MATERIALS PROVIDED:
- - - -

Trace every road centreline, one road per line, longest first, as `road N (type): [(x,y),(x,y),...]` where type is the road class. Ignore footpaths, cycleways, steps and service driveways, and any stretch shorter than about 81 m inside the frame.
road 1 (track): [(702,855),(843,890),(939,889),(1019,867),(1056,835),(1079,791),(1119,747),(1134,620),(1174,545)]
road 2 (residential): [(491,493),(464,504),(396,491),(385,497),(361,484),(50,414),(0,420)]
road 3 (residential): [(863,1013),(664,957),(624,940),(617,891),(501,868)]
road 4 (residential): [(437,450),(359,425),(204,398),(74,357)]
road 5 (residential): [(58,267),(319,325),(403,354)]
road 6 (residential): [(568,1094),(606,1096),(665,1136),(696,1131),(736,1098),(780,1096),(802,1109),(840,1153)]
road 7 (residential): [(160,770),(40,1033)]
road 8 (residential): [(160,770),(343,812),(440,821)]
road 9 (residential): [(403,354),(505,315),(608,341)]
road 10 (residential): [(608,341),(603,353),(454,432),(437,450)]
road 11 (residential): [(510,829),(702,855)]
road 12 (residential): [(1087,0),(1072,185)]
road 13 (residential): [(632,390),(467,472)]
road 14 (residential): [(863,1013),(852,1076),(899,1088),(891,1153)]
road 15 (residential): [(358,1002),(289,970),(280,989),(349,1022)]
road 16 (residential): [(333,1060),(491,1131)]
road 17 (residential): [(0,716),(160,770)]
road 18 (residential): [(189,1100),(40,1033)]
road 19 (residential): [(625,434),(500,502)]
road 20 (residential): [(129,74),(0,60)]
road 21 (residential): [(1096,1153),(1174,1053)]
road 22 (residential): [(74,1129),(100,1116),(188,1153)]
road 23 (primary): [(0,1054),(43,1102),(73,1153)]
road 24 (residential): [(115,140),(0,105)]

- - - -

WORK TASK:
Return the records in their entirety. Keep every character as it is.

ANSWER TO THIS TASK:
Trace every road centreline, one road per line, longest first, as `road N (type): [(x,y),(x,y),...]` where type is the road class. Ignore footpaths, cycleways, steps and service driveways, and any stretch shorter than about 81 m inside the frame.
road 1 (track): [(702,855),(843,890),(939,889),(1019,867),(1056,835),(1079,791),(1119,747),(1134,620),(1174,545)]
road 2 (residential): [(491,493),(464,504),(396,491),(385,497),(361,484),(50,414),(0,420)]
road 3 (residential): [(863,1013),(664,957),(624,940),(617,891),(501,868)]
road 4 (residential): [(437,450),(359,425),(204,398),(74,357)]
road 5 (residential): [(58,267),(319,325),(403,354)]
road 6 (residential): [(568,1094),(606,1096),(665,1136),(696,1131),(736,1098),(780,1096),(802,1109),(840,1153)]
road 7 (residential): [(160,770),(40,1033)]
road 8 (residential): [(160,770),(343,812),(440,821)]
road 9 (residential): [(403,354),(505,315),(608,341)]
road 10 (residential): [(608,341),(603,353),(454,432),(437,450)]
road 11 (residential): [(510,829),(702,855)]
road 12 (residential): [(1087,0),(1072,185)]
road 13 (residential): [(632,390),(467,472)]
road 14 (residential): [(863,1013),(852,1076),(899,1088),(891,1153)]
road 15 (residential): [(358,1002),(289,970),(280,989),(349,1022)]
road 16 (residential): [(333,1060),(491,1131)]
road 17 (residential): [(0,716),(160,770)]
road 18 (residential): [(189,1100),(40,1033)]
road 19 (residential): [(625,434),(500,502)]
road 20 (residential): [(129,74),(0,60)]
road 21 (residential): [(1096,1153),(1174,1053)]
road 22 (residential): [(74,1129),(100,1116),(188,1153)]
road 23 (primary): [(0,1054),(43,1102),(73,1153)]
road 24 (residential): [(115,140),(0,105)]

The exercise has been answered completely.